Problem statement:
Once you find the line that contains "Tasks on weather: [449,580,706,708]" in the entries below, give it again along with every following line, unchanged, through the final one.

[Dataset entries]
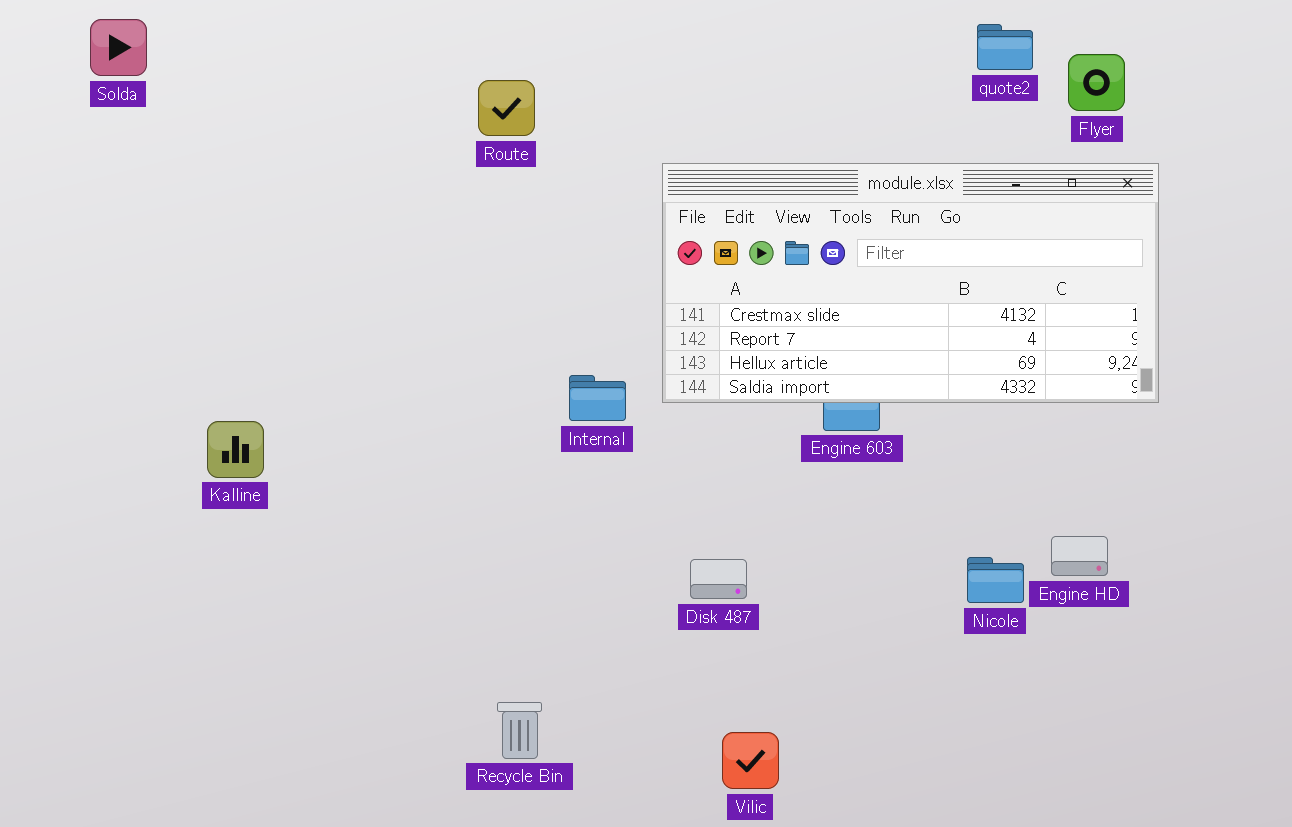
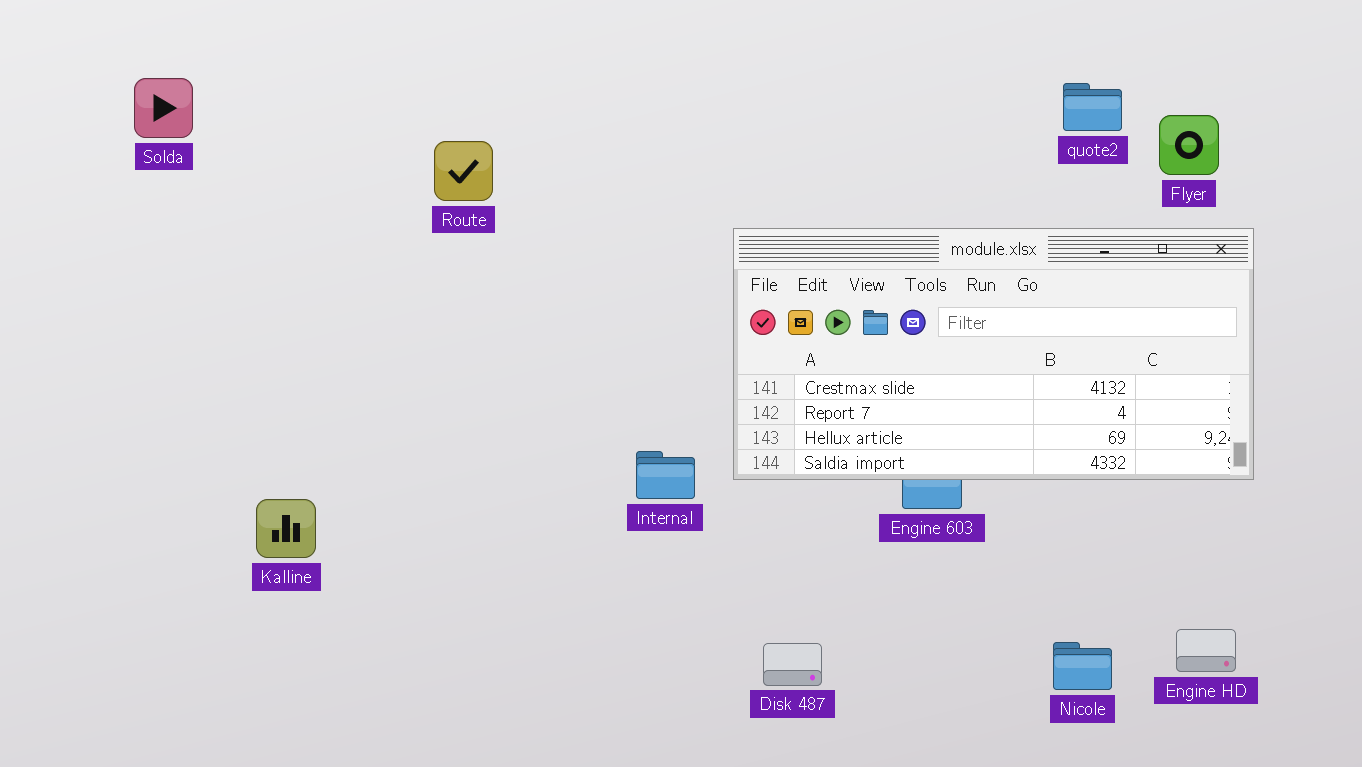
Route: [478,80,535,136] -> [434,141,493,201], moved
Engine HD: [1051,536,1108,576] -> [1176,629,1236,672], moved

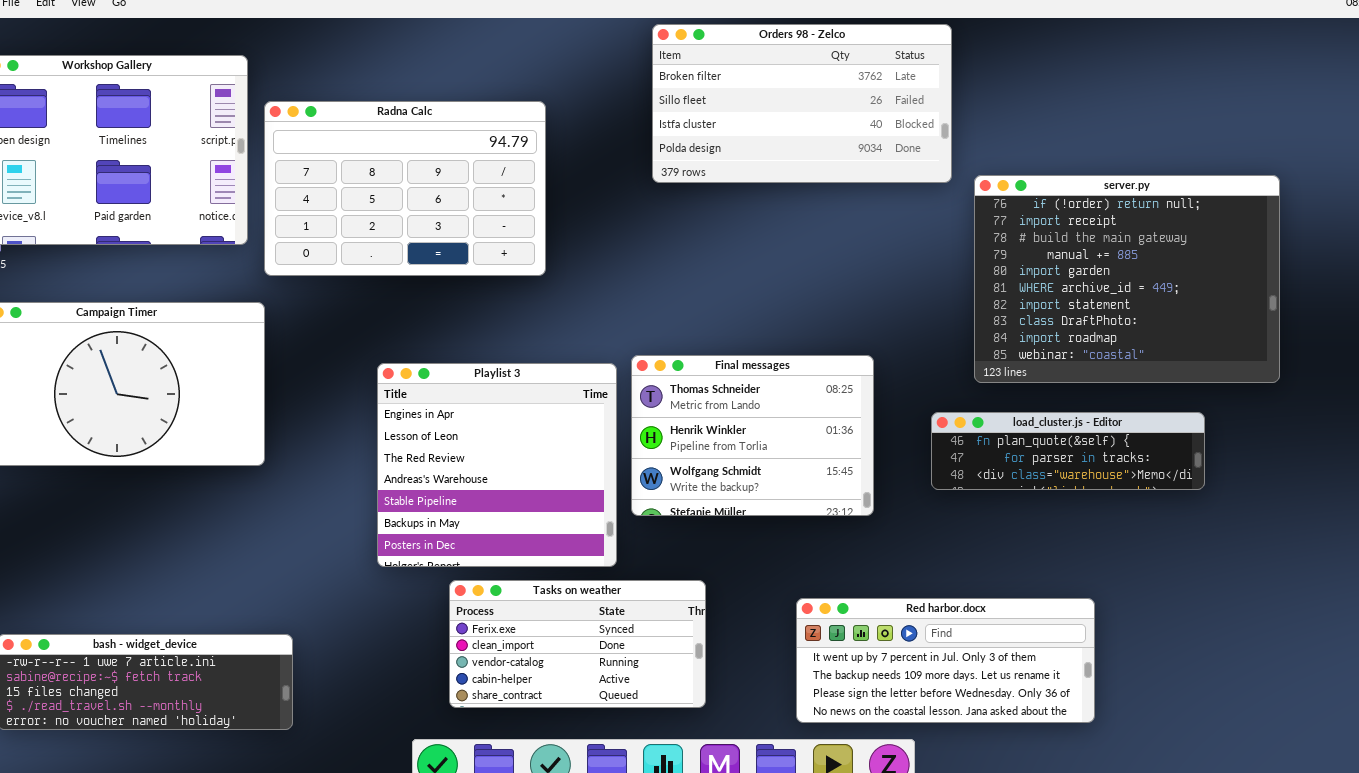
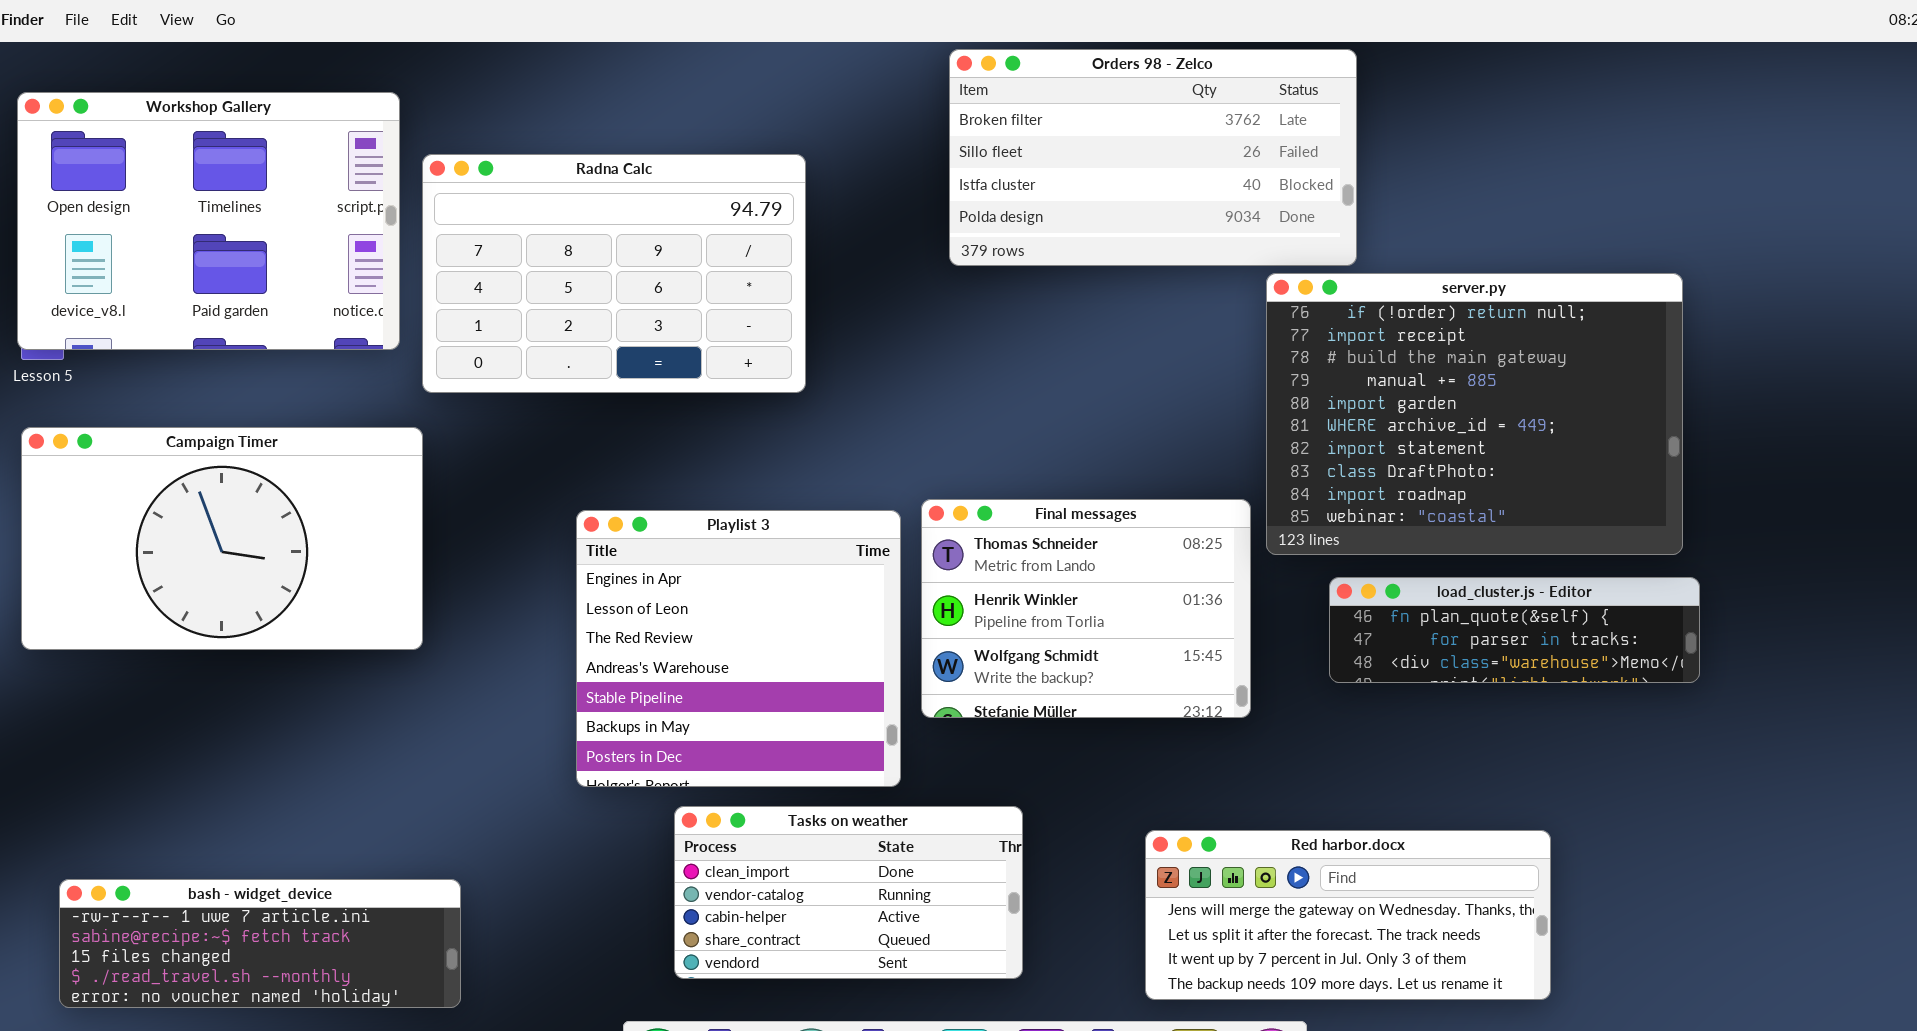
server.py: [974,175,1280,383] -> [1266,273,1683,555], moved
Tasks on weather: [449,580,706,708] -> [674,806,1023,979], scrolled down 1 row
Red harbor.docx: [796,598,1095,723] -> [1145,830,1551,1000], scrolled up 2 rows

Exercise answer:
Tasks on weather: [449,580,706,708] -> [674,806,1023,979], scrolled down 1 row
Red harbor.docx: [796,598,1095,723] -> [1145,830,1551,1000], scrolled up 2 rows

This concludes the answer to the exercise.